Aim of the task ->
Nothing in the records may be altered, and no picture may be included. Restate them in full.
== Data records ==
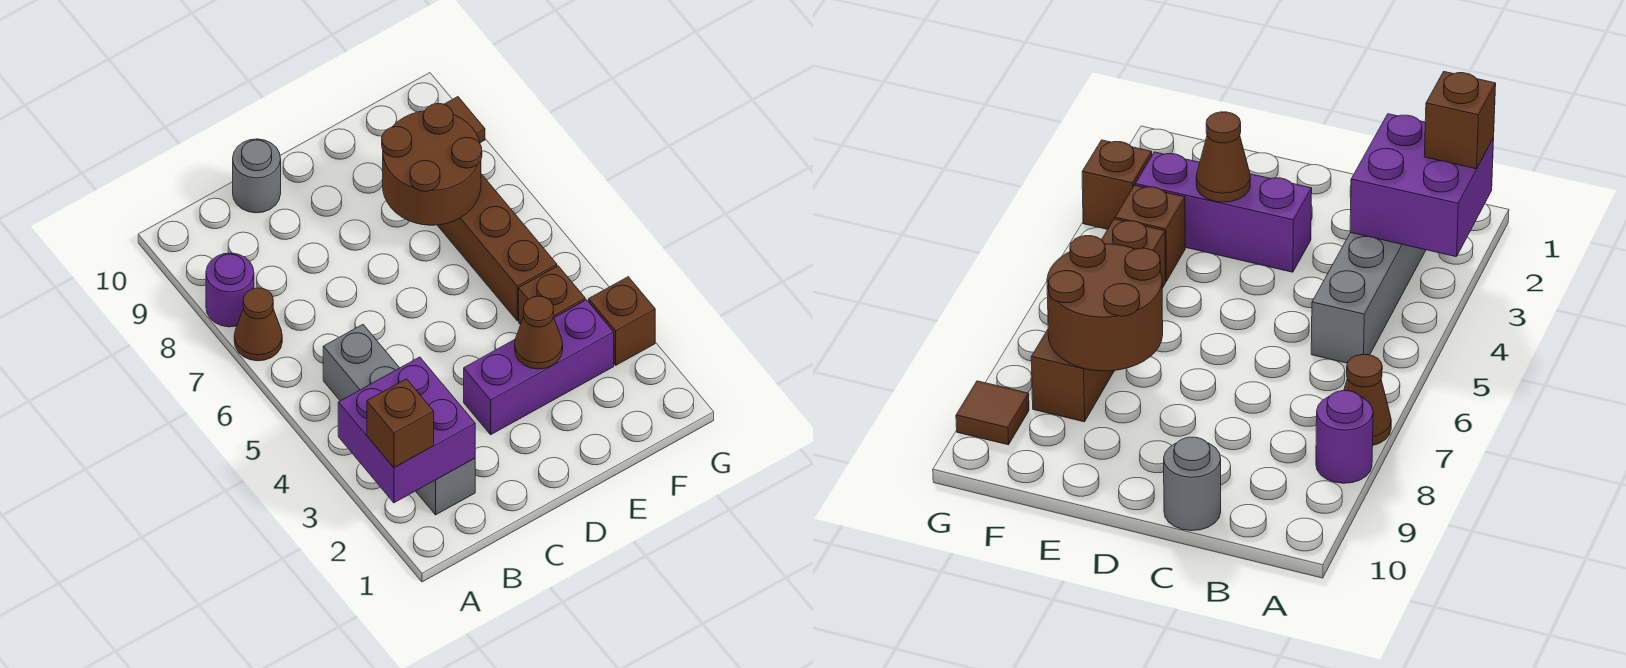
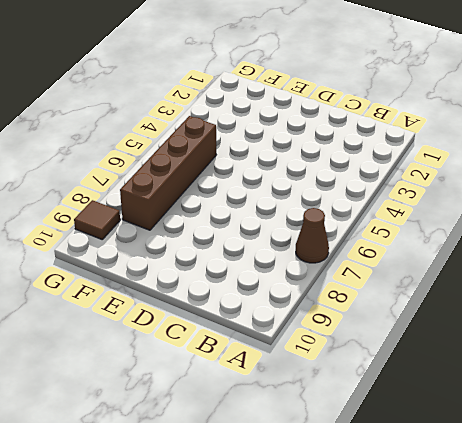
none -> purple 1x1 round brick [206,253,254,327]
none -> grey 1x4 brick [323,325,475,515]
none -> grey 1x1 round brick [233,139,281,213]

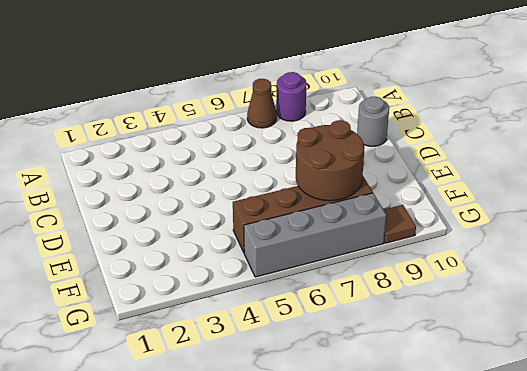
grey 1x4 brick [244,193,386,277] -> grey 1x4 brick moved to [323,325,475,515]
none -> purple 1x3 brick [464,300,614,435]
none -> brown 1x1 brick [519,266,585,325]
none -> brown 1x1 brick [589,277,655,365]

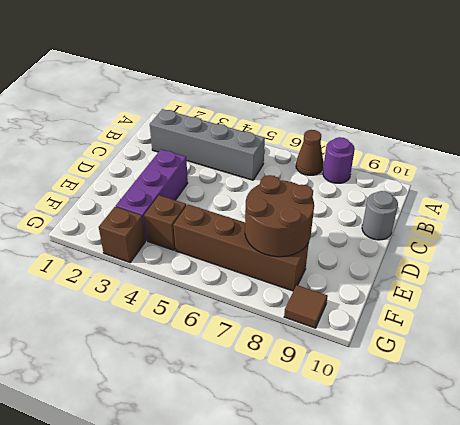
none -> purple 2x2 brick [338,357,475,503]
none -> brown 1x1 cone [515,296,563,369]
none -> brown 1x1 brick [367,379,434,467]

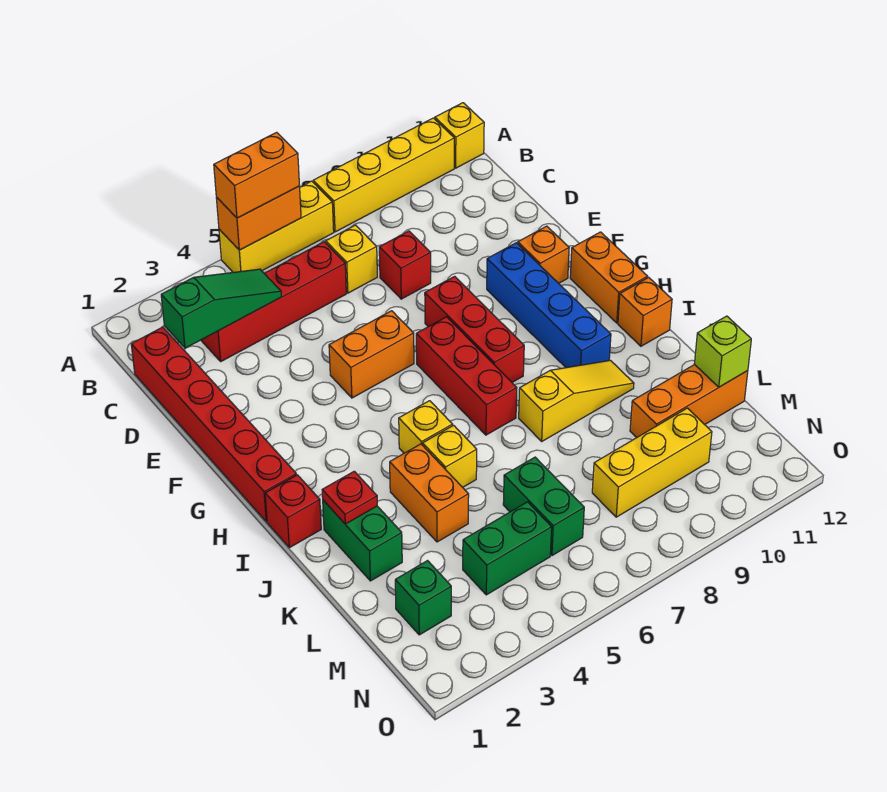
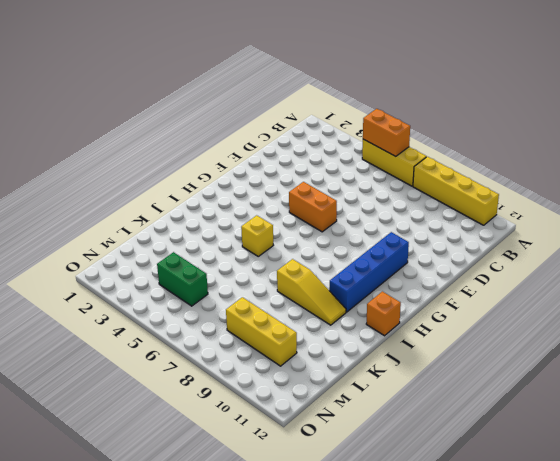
none -> yellow 1x1 brick [435,103,484,168]
none -> red 1x6 brick [131,327,296,522]
none -> red 1x4 brick [201,242,346,361]
none -> yellow 1x1 brick [326,225,377,293]

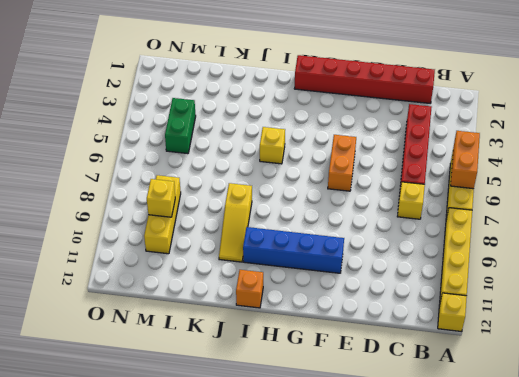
yellow 1x1 brick [147,179,175,217] -> yellow 1x1 brick moved to [423,425,477,487]
none -> red 1x1 brick [379,231,431,299]
none -> red 1x3 brick [425,276,524,382]
none -> orange 1x1 brick [518,226,569,283]
none -> red 1x3 brick [416,317,517,435]

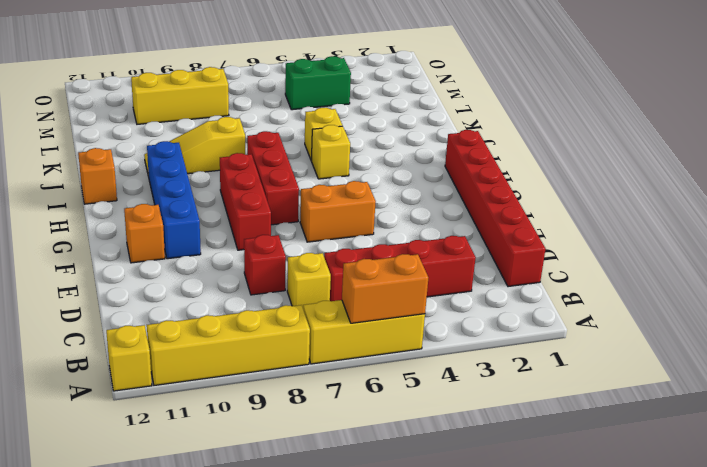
none -> orange 1x2 brick [570,232,648,323]
none -> red 1x1 brick [265,475,321,548]
none -> green 1x2 brick [323,500,402,581]
none -> orange 1x2 brick [390,444,469,542]

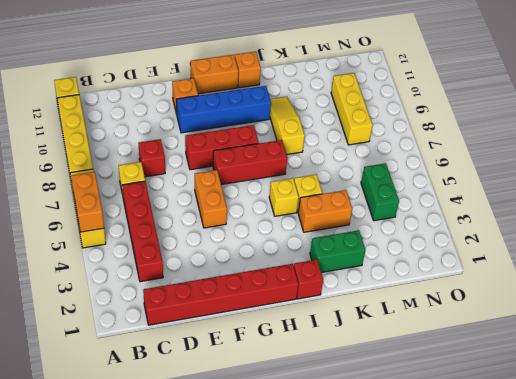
none -> green 1x2 brick [503,457,584,556]
none -> orange 1x3 brick [630,365,748,438]
none -> green 1x1 brick [395,561,451,635]
none -> green 1x3 slope [161,269,281,348]

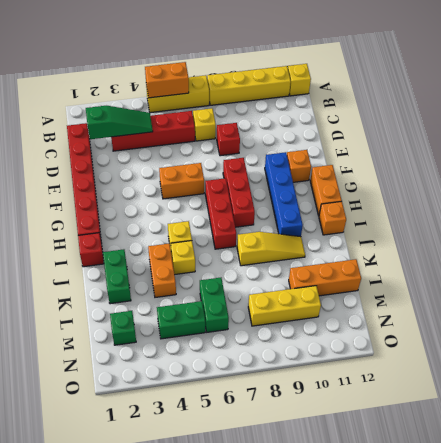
none -> red 1x1 plate [322,471,377,524]
none -> lime 1x1 brick [694,316,751,387]
none -> orange 1x2 brick [214,132,300,218]

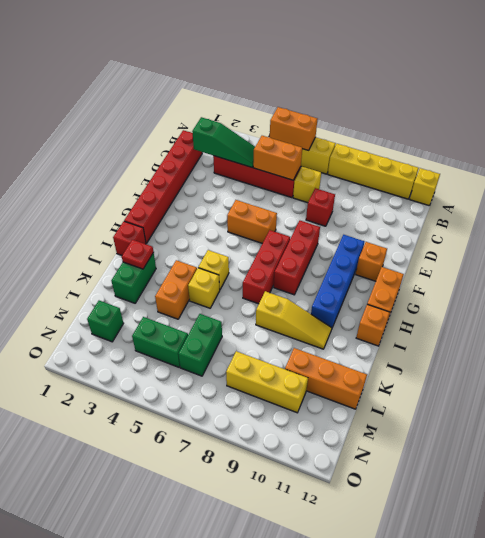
orange 1x2 brick [253,136,302,180] -> orange 1x2 brick moved to [214,132,300,218]
none -> lime 1x1 brick [694,316,751,387]

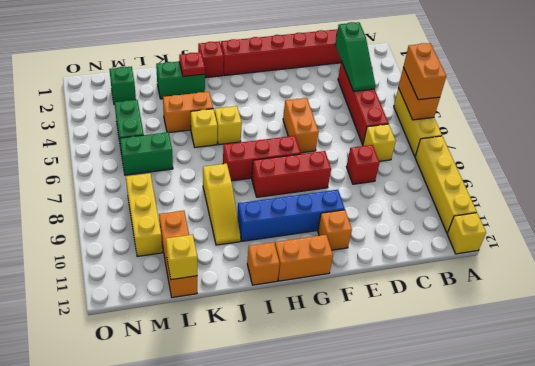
yellow 1x1 brick [166,235,197,280] -> lime 1x1 brick [694,316,751,387]

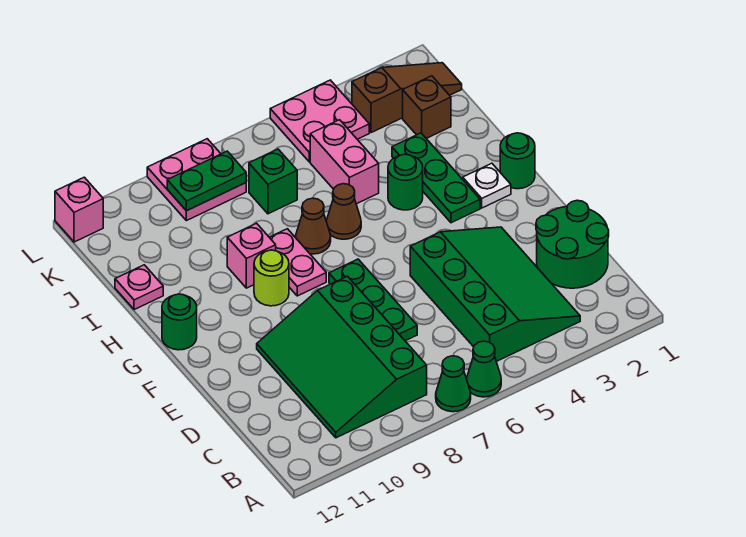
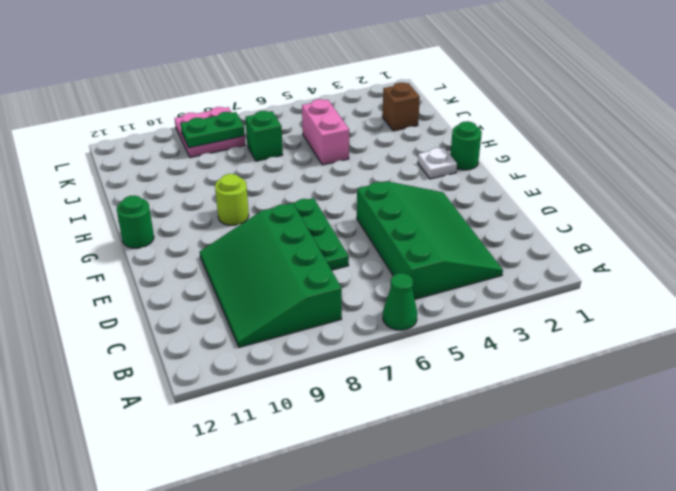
none -> green 1x1 cone [436,356,471,412]
none -> green 2x2 round brick [536,200,609,288]
none -> green 1x3 plate [392,133,480,223]

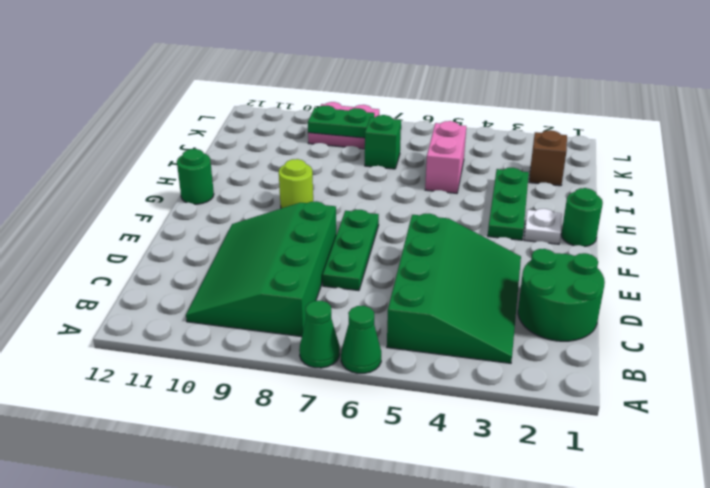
none -> pink 1x2 plate [269,229,326,296]
none -> green 1x1 round brick [388,154,423,210]
none -> brown 1x1 cone [326,184,361,239]

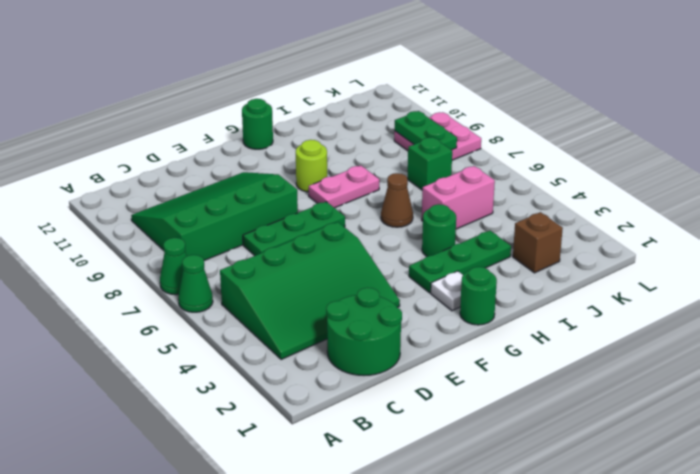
none -> brown 1x1 cone [296,198,331,254]
none -> pink 1x1 brick [227,223,276,288]
none -> pink 1x1 plate [115,265,163,310]

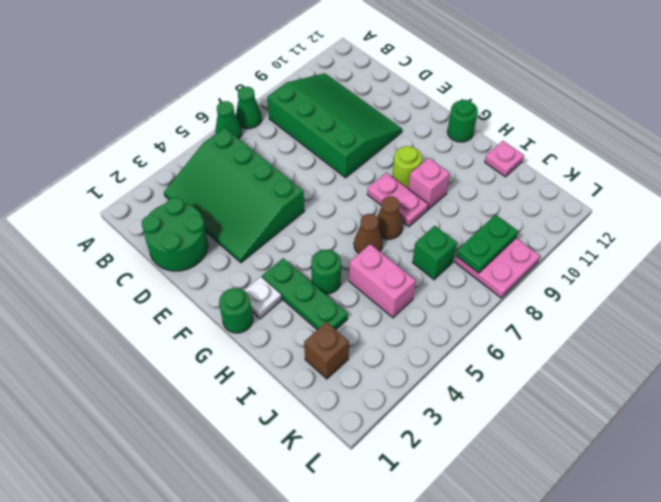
none -> green 1x3 plate [329,259,417,341]
none -> brown 1x3 slope [352,63,462,133]
none -> pink 2x2 plate [270,80,369,162]

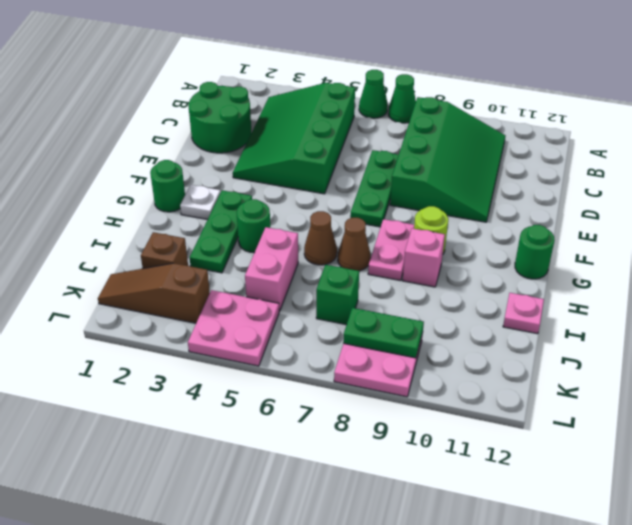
none -> pink 1x1 brick [55,177,103,242]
===
Expected answer ->
none -> purple 1x1 round brick [206,253,254,327]
none -> grey 1x4 brick [323,325,475,515]
none -> grey 1x1 round brick [233,139,281,213]

grey 1x4 brick [244,193,386,277] -> grey 1x4 brick moved to [323,325,475,515]
none -> purple 1x3 brick [464,300,614,435]
none -> brown 1x1 brick [519,266,585,325]
none -> brown 1x1 brick [589,277,655,365]

none -> purple 2x2 brick [338,357,475,503]
none -> brown 1x1 cone [515,296,563,369]
none -> brown 1x1 brick [367,379,434,467]

none -> yellow 1x1 brick [435,103,484,168]
none -> red 1x6 brick [131,327,296,522]
none -> red 1x4 brick [201,242,346,361]
none -> yellow 1x1 brick [326,225,377,293]

yellow 1x1 brick [147,179,175,217] -> yellow 1x1 brick moved to [423,425,477,487]
none -> red 1x1 brick [379,231,431,299]
none -> red 1x3 brick [425,276,524,382]
none -> orange 1x1 brick [518,226,569,283]
none -> red 1x3 brick [416,317,517,435]

none -> orange 1x2 brick [570,232,648,323]
none -> red 1x1 brick [265,475,321,548]
none -> green 1x2 brick [323,500,402,581]
none -> orange 1x2 brick [390,444,469,542]

none -> green 1x2 brick [503,457,584,556]
none -> orange 1x3 brick [630,365,748,438]
none -> green 1x1 brick [395,561,451,635]
none -> green 1x3 slope [161,269,281,348]

none -> red 1x1 plate [322,471,377,524]
none -> lime 1x1 brick [694,316,751,387]
none -> orange 1x2 brick [214,132,300,218]

orange 1x2 brick [253,136,302,180] -> orange 1x2 brick moved to [214,132,300,218]
none -> lime 1x1 brick [694,316,751,387]

yellow 1x1 brick [166,235,197,280] -> lime 1x1 brick [694,316,751,387]

none -> green 1x1 cone [436,356,471,412]
none -> green 2x2 round brick [536,200,609,288]
none -> green 1x3 plate [392,133,480,223]

none -> pink 1x2 plate [269,229,326,296]
none -> green 1x1 round brick [388,154,423,210]
none -> brown 1x1 cone [326,184,361,239]

none -> brown 1x1 cone [296,198,331,254]
none -> pink 1x1 brick [227,223,276,288]
none -> pink 1x1 plate [115,265,163,310]

none -> green 1x3 plate [329,259,417,341]
none -> brown 1x3 slope [352,63,462,133]
none -> pink 2x2 plate [270,80,369,162]

none -> pink 1x1 brick [55,177,103,242]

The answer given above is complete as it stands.